* Problem to solve: The answer must consist solely of the line containing "nothing => fourchette/gris <600,318>" and every line after it in the records below, through the last, each reproduced exactly.

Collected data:

◆ ◆ ◆

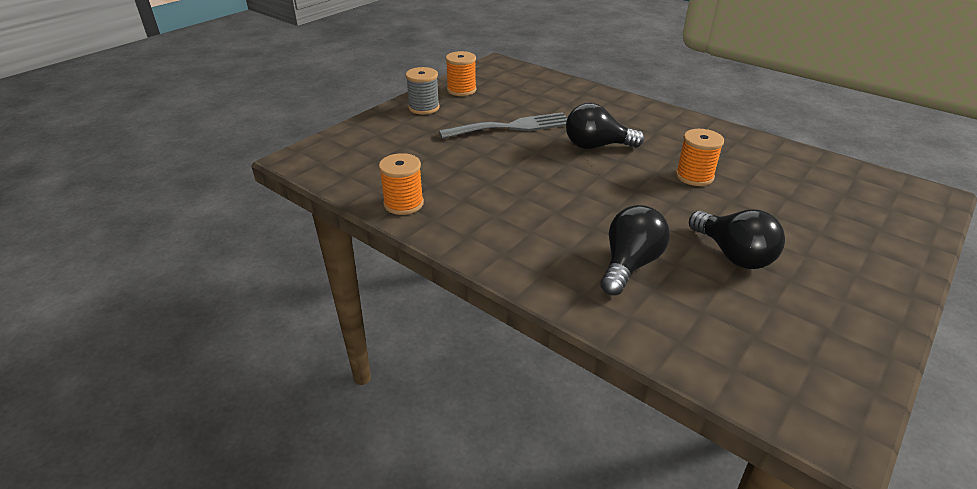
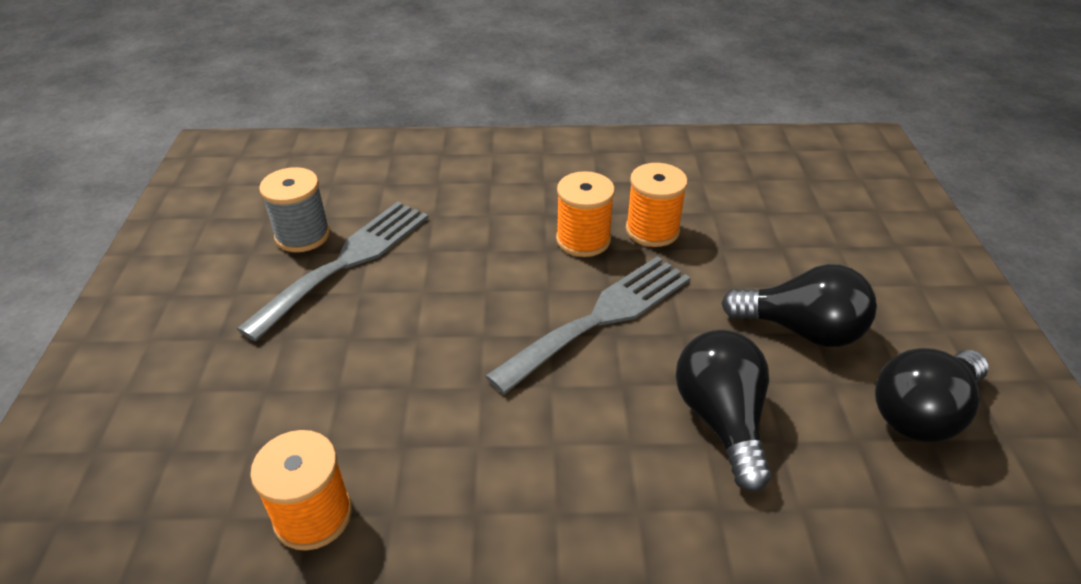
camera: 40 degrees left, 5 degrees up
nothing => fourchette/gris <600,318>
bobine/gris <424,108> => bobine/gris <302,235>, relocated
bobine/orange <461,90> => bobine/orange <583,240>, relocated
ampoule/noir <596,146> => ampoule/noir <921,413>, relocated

◆ ◆ ◆

* Exercise solution:
nothing => fourchette/gris <600,318>
bobine/gris <424,108> => bobine/gris <302,235>, relocated
bobine/orange <461,90> => bobine/orange <583,240>, relocated
ampoule/noir <596,146> => ampoule/noir <921,413>, relocated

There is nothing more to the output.